§ DE OPDRACHT: Neem alle regels van de lijst hieronder letterlijk over en laat de afbeeldingen weg.

§ LIJST VOOR OEFENING:

--

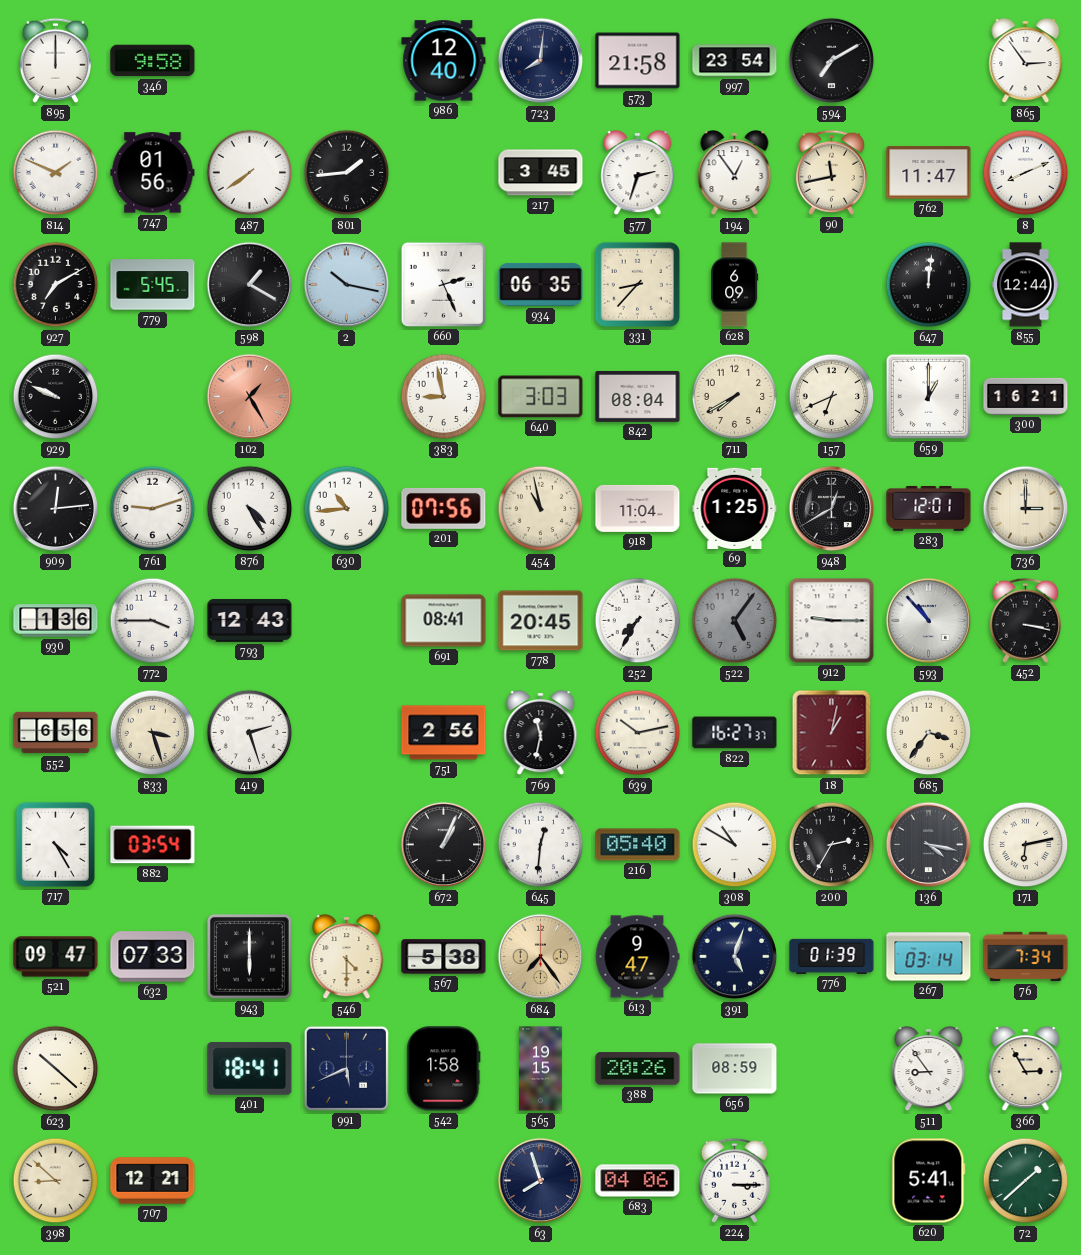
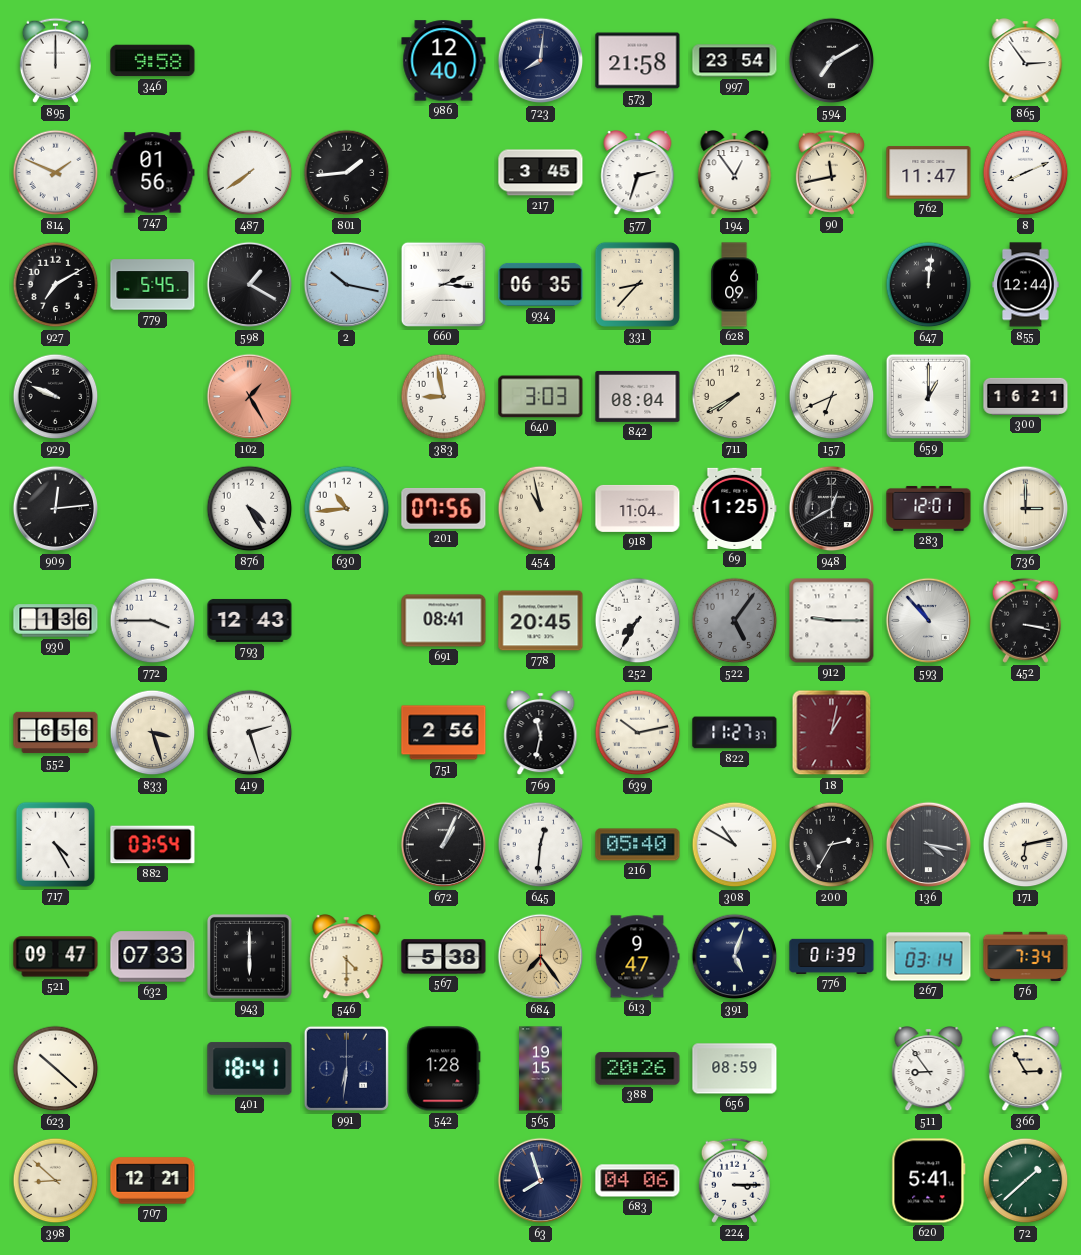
660: 2:26 -> 2:16
761: 9:12 -> none
822: 16:27 -> 11:27
685: 3:36 -> none
991: 5:41 -> 6:31
542: 1:58 -> 1:28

--

§ ANTWOORD:
660: 2:26 -> 2:16
761: 9:12 -> none
822: 16:27 -> 11:27
685: 3:36 -> none
991: 5:41 -> 6:31
542: 1:58 -> 1:28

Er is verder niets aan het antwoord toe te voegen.